[Material supplied]
BEGIN

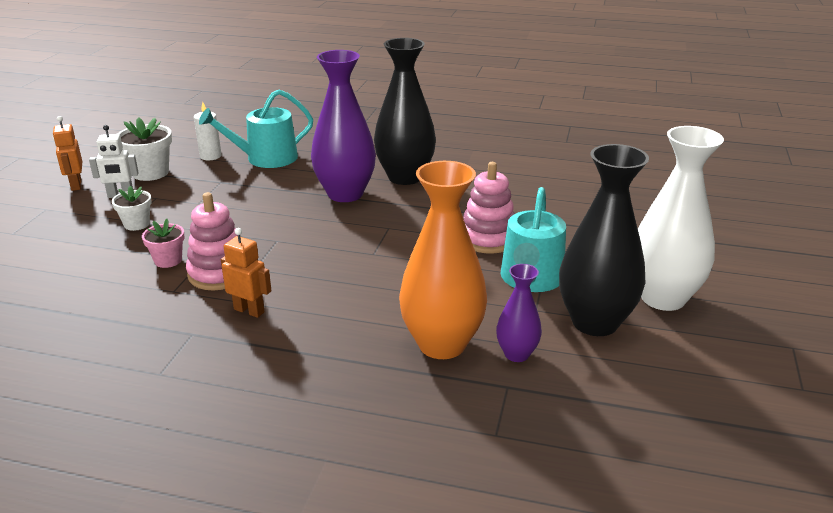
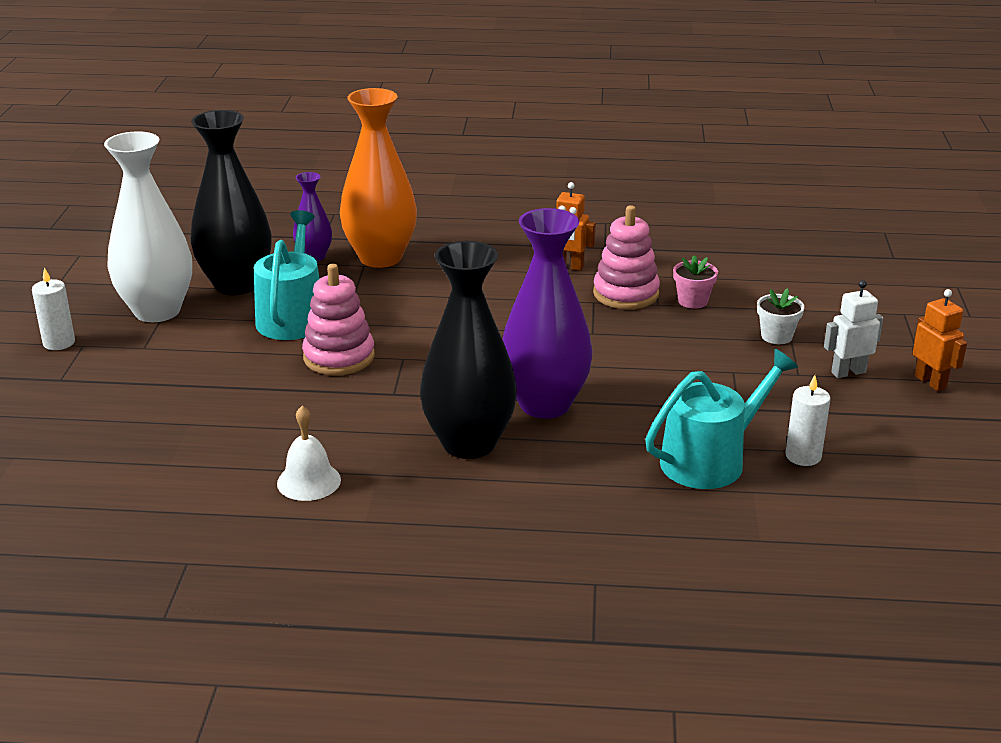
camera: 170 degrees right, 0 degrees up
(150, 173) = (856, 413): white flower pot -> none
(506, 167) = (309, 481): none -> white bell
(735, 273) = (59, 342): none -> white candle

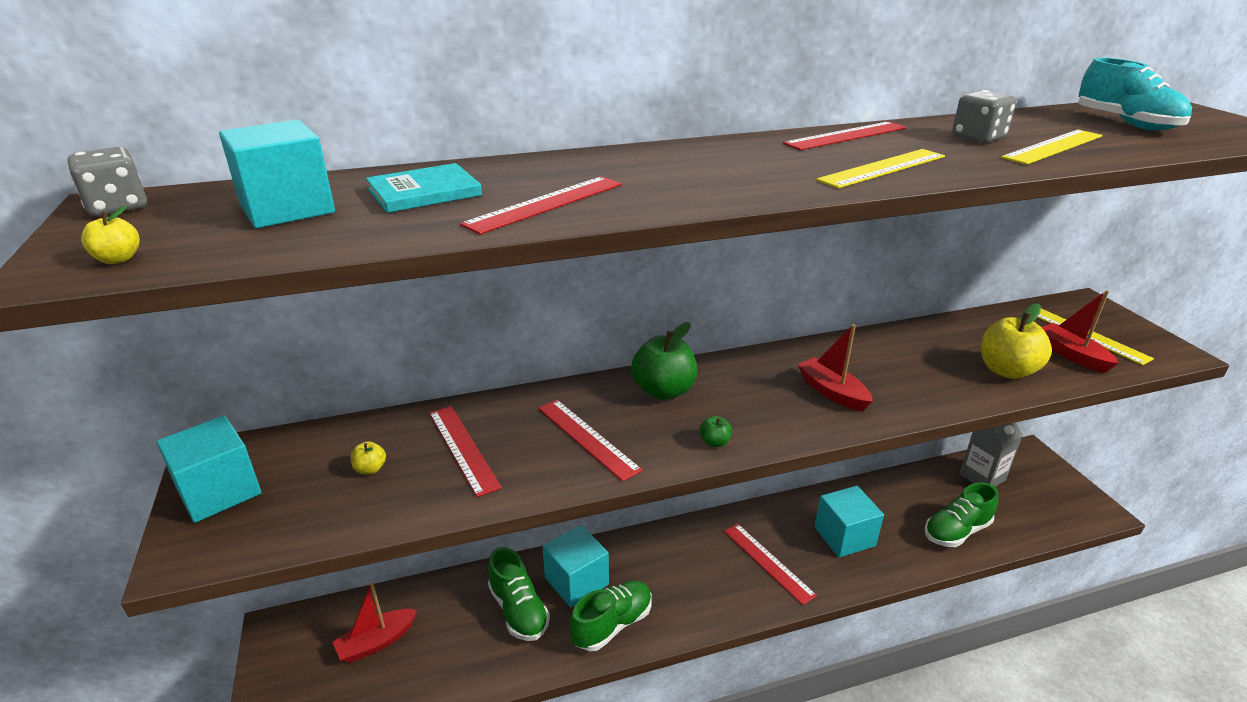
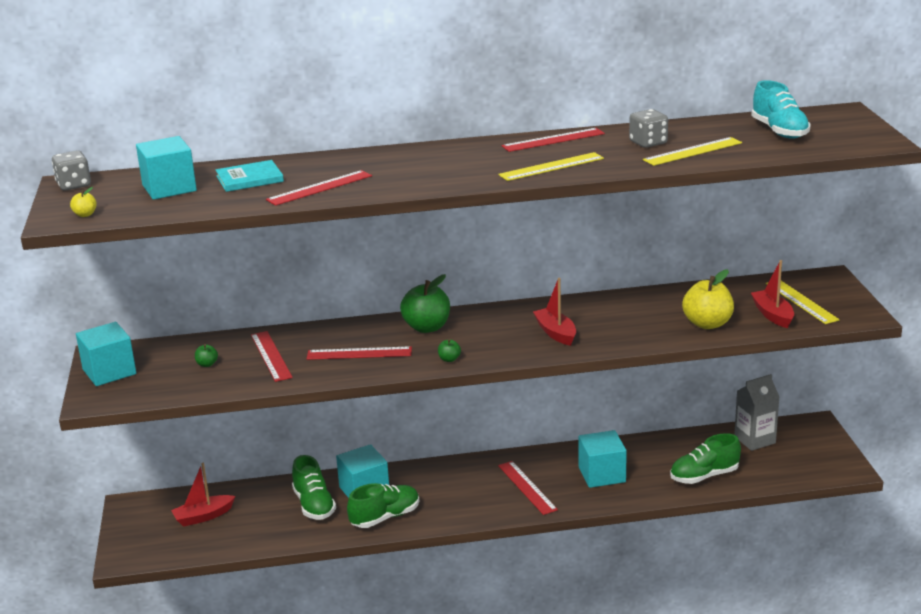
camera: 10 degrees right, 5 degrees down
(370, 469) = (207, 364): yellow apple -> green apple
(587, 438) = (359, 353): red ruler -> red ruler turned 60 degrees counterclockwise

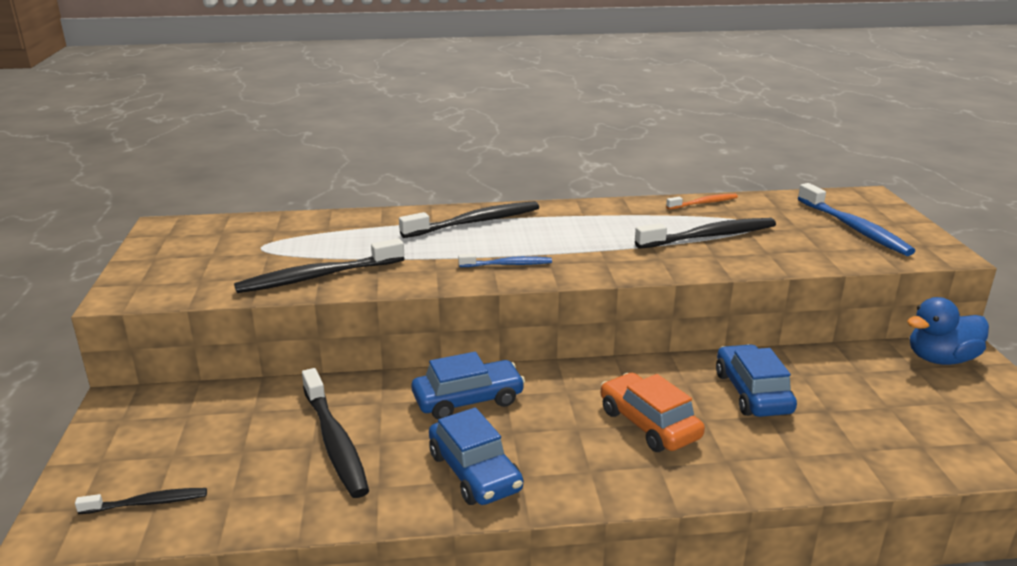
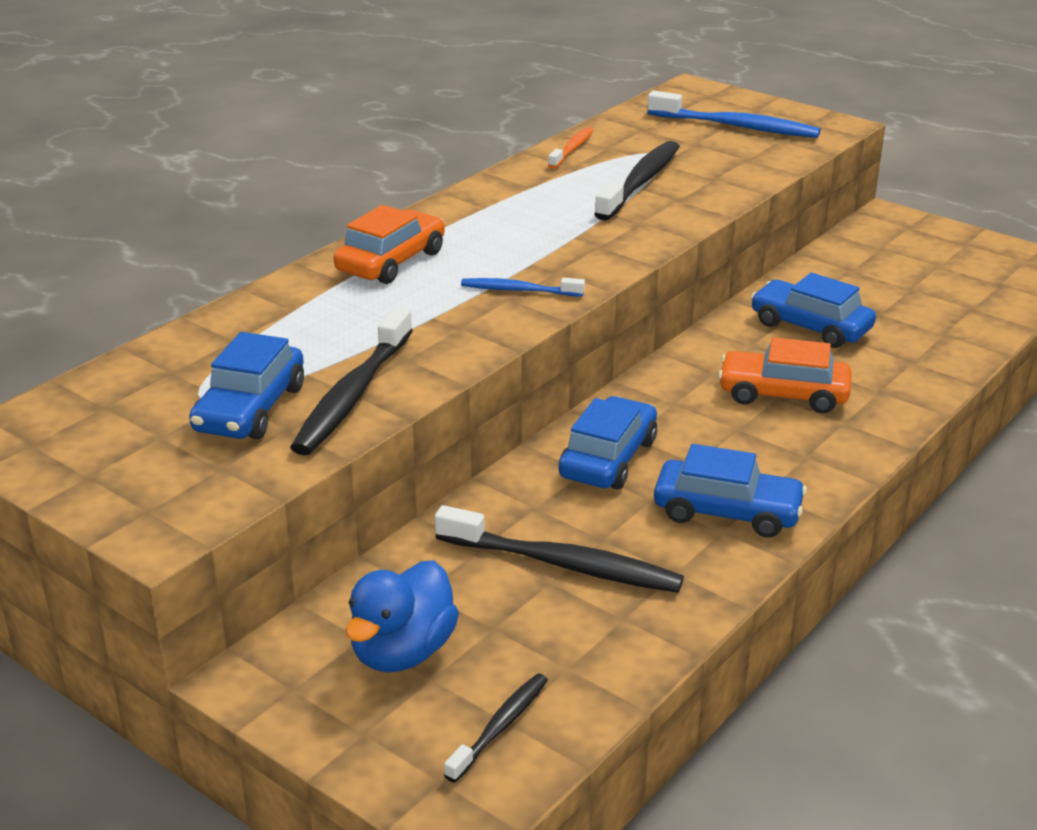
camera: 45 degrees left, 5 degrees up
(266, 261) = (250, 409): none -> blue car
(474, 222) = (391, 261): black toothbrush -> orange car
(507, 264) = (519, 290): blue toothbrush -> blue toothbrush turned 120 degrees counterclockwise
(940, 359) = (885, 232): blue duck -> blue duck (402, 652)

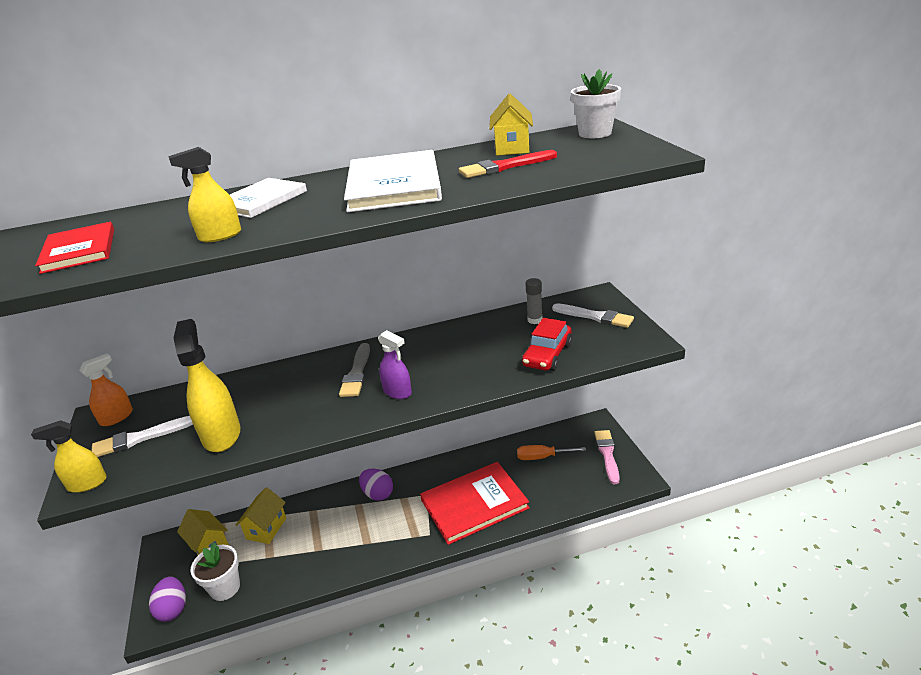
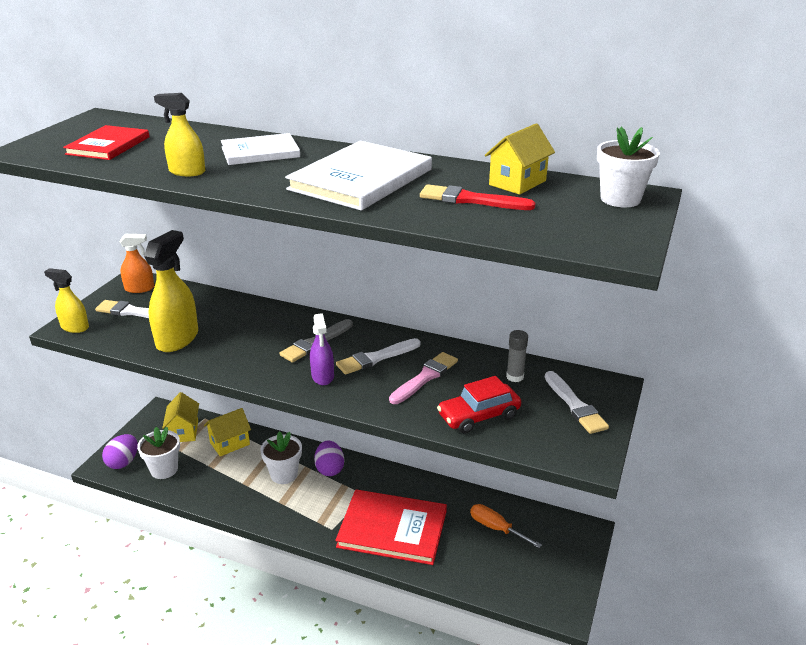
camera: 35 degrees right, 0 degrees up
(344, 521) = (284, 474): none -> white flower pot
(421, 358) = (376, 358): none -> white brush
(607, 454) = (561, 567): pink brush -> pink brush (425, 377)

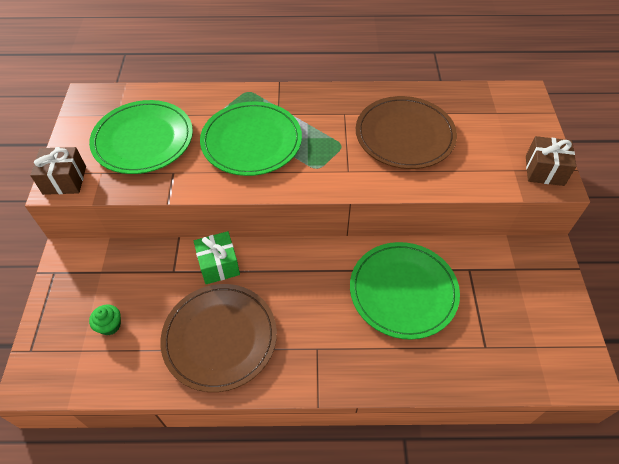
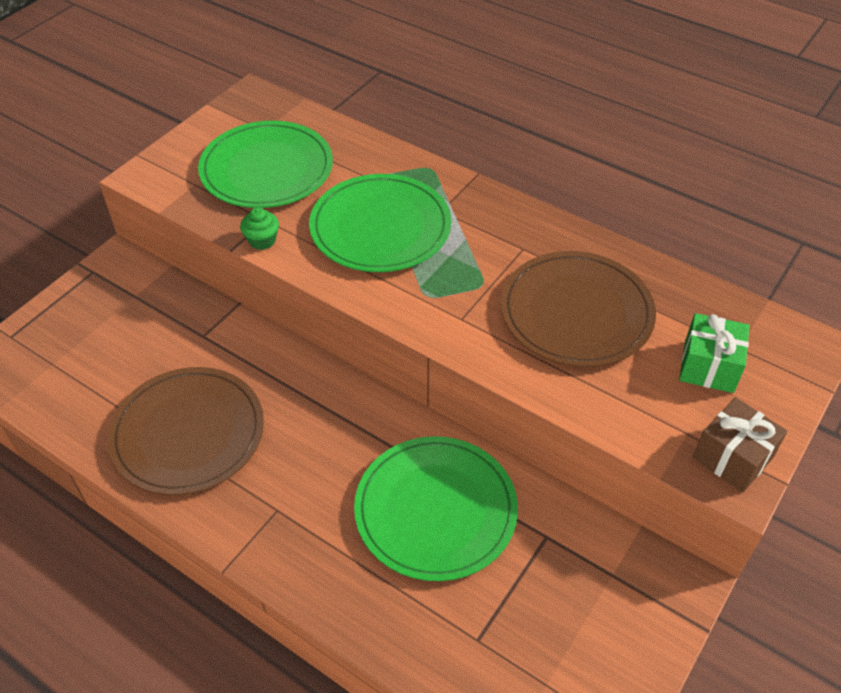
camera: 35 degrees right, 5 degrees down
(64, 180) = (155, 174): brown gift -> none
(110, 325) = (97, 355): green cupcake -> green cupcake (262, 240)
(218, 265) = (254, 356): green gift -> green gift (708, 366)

END

[About this task]
Without including any picture, write out the material above verbatim.

[Response to this exercise]
camera: 170 degrees right, 0 degrees up
(150, 173) = (856, 413): white flower pot -> none
(506, 167) = (309, 481): none -> white bell
(735, 273) = (59, 342): none -> white candle

camera: 10 degrees right, 5 degrees down
(370, 469) = (207, 364): yellow apple -> green apple
(587, 438) = (359, 353): red ruler -> red ruler turned 60 degrees counterclockwise

camera: 45 degrees left, 5 degrees up
(266, 261) = (250, 409): none -> blue car
(474, 222) = (391, 261): black toothbrush -> orange car
(507, 264) = (519, 290): blue toothbrush -> blue toothbrush turned 120 degrees counterclockwise
(940, 359) = (885, 232): blue duck -> blue duck (402, 652)

camera: 35 degrees right, 0 degrees up
(344, 521) = (284, 474): none -> white flower pot
(421, 358) = (376, 358): none -> white brush
(607, 454) = (561, 567): pink brush -> pink brush (425, 377)

camera: 35 degrees right, 5 degrees down
(64, 180) = (155, 174): brown gift -> none
(110, 325) = (97, 355): green cupcake -> green cupcake (262, 240)
(218, 265) = (254, 356): green gift -> green gift (708, 366)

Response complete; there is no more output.